## Task to carry out
Emit only the lines from the line containing "(282, 390) = (260, 342): brown" through the last line of the entries, unchanged.

(Data extracted from a collection)
»»
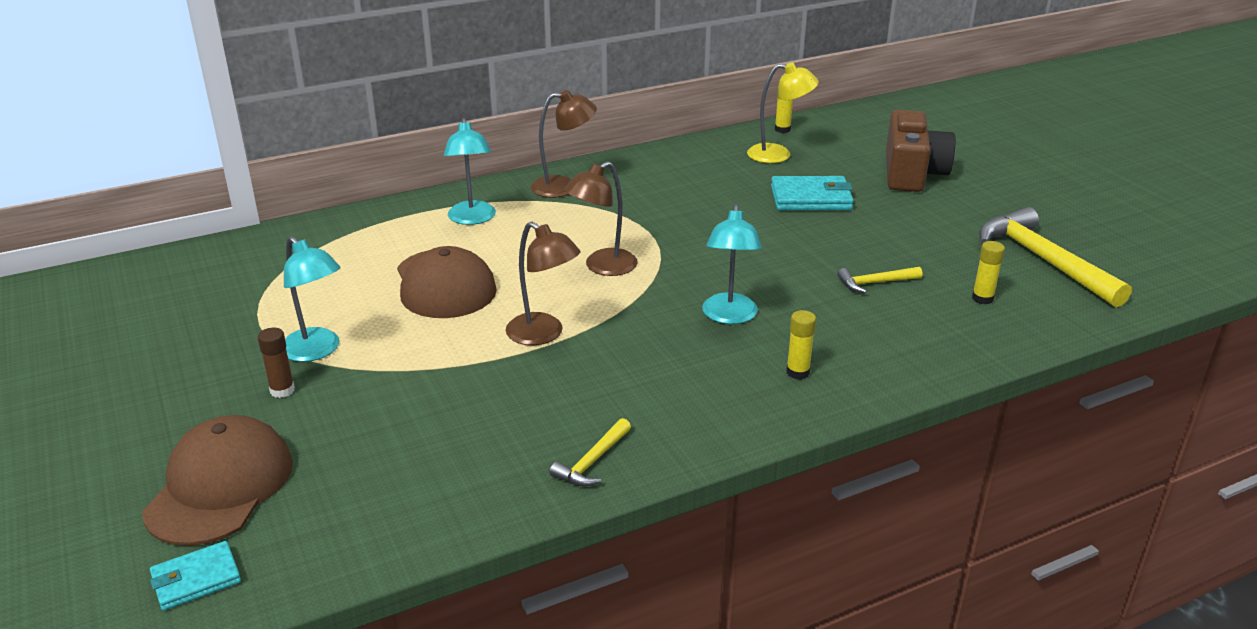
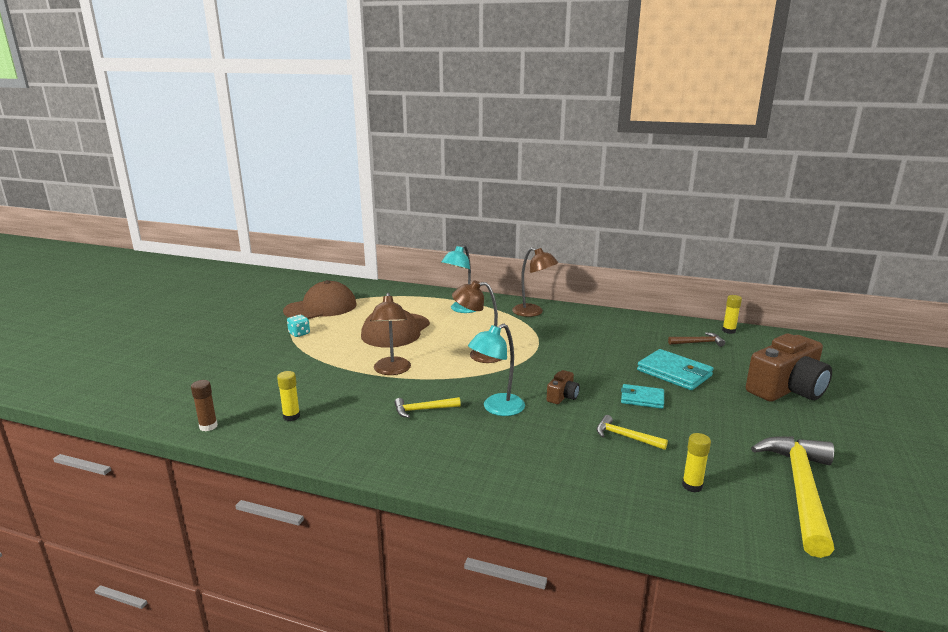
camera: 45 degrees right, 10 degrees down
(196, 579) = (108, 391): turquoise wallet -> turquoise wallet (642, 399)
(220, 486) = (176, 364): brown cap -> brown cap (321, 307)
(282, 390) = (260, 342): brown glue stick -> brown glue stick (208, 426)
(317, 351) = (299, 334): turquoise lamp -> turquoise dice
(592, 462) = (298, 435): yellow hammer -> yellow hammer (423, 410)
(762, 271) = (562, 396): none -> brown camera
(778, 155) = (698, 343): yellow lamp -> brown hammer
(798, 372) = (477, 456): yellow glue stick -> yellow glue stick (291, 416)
««
## Exercise output
(282, 390) = (260, 342): brown glue stick -> brown glue stick (208, 426)
(317, 351) = (299, 334): turquoise lamp -> turquoise dice
(592, 462) = (298, 435): yellow hammer -> yellow hammer (423, 410)
(762, 271) = (562, 396): none -> brown camera
(778, 155) = (698, 343): yellow lamp -> brown hammer
(798, 372) = (477, 456): yellow glue stick -> yellow glue stick (291, 416)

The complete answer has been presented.